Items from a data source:
══════

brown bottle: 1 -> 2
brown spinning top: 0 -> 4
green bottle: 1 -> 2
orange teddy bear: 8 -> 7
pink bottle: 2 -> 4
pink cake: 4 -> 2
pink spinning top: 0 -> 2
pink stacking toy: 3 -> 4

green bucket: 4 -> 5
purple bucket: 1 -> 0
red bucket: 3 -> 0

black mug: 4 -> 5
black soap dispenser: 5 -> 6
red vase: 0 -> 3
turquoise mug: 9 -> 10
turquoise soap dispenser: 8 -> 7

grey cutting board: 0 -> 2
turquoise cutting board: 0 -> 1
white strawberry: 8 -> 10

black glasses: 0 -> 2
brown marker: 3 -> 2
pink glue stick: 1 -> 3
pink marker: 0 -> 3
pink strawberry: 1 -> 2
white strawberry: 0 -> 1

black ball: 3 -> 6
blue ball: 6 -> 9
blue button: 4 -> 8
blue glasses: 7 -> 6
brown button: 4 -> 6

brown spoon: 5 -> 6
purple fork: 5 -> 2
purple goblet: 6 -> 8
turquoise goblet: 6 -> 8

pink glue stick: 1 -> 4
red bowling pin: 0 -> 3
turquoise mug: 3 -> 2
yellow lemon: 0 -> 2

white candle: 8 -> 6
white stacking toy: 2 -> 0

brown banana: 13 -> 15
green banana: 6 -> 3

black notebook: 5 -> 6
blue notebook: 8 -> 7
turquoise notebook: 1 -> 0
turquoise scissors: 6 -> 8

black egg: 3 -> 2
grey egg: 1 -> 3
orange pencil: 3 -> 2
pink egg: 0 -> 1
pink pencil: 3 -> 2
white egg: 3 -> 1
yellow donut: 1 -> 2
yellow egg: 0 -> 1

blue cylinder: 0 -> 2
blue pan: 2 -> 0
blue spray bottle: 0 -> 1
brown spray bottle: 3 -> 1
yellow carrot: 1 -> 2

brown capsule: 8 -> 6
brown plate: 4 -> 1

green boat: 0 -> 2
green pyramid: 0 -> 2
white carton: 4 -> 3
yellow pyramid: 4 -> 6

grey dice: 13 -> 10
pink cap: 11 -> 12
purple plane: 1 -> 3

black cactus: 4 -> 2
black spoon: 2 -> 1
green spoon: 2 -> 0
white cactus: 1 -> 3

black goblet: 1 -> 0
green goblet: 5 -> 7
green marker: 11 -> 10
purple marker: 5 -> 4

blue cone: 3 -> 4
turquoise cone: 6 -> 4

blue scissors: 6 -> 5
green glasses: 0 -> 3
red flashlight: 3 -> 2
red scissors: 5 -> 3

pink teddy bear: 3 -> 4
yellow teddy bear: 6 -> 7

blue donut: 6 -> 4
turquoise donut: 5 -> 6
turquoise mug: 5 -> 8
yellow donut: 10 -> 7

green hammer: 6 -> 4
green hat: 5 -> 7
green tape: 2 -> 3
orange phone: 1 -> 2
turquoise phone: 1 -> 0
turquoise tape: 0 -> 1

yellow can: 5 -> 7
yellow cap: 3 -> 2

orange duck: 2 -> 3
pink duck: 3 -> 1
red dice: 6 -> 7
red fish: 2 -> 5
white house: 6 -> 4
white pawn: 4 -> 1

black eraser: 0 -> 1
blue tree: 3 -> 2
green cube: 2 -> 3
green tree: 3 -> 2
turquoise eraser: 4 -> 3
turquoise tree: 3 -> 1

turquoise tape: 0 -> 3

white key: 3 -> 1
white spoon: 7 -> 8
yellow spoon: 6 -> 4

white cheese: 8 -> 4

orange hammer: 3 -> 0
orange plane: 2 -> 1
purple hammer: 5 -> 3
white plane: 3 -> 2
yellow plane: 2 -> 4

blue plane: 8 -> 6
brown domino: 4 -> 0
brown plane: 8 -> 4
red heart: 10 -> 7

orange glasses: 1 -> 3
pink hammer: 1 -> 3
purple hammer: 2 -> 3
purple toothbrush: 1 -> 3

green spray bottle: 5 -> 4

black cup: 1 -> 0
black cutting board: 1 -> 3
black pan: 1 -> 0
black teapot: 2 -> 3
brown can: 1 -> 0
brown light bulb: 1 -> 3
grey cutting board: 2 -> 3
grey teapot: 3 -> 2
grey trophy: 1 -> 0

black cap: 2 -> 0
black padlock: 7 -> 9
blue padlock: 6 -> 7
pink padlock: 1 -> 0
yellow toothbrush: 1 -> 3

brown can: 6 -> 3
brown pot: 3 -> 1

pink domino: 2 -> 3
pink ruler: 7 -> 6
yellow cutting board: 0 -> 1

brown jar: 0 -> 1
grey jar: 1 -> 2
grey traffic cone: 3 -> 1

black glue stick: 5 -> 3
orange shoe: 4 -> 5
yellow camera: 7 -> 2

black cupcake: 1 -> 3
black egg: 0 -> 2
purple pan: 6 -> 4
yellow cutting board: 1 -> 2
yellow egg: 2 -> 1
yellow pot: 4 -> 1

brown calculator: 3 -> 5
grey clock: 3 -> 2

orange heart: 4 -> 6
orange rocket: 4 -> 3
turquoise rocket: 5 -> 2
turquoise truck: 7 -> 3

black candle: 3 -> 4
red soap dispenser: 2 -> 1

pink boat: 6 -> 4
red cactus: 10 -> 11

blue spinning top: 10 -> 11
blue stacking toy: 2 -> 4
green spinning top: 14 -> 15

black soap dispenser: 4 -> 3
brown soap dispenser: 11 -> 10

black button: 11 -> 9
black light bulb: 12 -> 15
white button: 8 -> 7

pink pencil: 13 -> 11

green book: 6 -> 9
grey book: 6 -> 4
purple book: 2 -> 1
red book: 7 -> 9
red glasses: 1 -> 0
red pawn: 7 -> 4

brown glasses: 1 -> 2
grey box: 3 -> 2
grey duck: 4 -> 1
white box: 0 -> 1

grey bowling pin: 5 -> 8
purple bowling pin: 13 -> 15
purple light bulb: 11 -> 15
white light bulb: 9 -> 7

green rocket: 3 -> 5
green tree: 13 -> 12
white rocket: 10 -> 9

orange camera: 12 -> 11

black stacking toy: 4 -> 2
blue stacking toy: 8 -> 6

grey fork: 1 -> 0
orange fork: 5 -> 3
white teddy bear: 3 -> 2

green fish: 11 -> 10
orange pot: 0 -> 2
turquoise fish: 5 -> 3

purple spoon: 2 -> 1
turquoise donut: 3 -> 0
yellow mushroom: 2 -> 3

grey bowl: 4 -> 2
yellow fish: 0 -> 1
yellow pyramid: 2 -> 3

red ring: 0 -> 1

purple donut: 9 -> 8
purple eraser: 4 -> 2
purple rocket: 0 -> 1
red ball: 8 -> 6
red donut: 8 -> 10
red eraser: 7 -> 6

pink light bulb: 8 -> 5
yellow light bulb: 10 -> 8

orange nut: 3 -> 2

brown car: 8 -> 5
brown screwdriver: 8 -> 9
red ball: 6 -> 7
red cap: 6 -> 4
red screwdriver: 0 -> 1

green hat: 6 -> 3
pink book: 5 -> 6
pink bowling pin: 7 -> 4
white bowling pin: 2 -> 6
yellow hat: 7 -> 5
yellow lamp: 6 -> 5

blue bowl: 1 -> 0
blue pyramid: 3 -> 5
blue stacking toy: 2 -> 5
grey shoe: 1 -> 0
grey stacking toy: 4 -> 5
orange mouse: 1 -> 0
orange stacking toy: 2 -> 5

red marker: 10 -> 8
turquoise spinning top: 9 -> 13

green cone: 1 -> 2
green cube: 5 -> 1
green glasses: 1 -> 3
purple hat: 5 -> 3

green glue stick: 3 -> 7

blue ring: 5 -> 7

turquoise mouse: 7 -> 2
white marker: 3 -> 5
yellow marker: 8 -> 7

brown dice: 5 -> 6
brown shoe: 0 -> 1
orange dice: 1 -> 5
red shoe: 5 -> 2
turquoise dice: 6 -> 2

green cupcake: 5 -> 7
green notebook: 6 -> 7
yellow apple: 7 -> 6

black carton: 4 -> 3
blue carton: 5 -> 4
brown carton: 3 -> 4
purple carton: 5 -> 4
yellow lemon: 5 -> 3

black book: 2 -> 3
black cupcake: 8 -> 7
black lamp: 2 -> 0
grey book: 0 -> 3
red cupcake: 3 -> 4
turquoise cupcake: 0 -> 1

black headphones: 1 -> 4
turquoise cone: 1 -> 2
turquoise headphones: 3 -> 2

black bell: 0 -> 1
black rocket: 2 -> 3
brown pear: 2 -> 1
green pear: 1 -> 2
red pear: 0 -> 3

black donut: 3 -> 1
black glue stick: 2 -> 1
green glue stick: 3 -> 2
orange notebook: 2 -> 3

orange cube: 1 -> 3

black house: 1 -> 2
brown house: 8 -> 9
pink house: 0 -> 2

══════

#### [Task brief]
Set down, exactly as they appear above, all lines from the one that has "red shoe: 5 -> 2" down to the one that has "black cupcake: 8 -> 7", including those two and no others.

#### [Output of the task]
red shoe: 5 -> 2
turquoise dice: 6 -> 2

green cupcake: 5 -> 7
green notebook: 6 -> 7
yellow apple: 7 -> 6

black carton: 4 -> 3
blue carton: 5 -> 4
brown carton: 3 -> 4
purple carton: 5 -> 4
yellow lemon: 5 -> 3

black book: 2 -> 3
black cupcake: 8 -> 7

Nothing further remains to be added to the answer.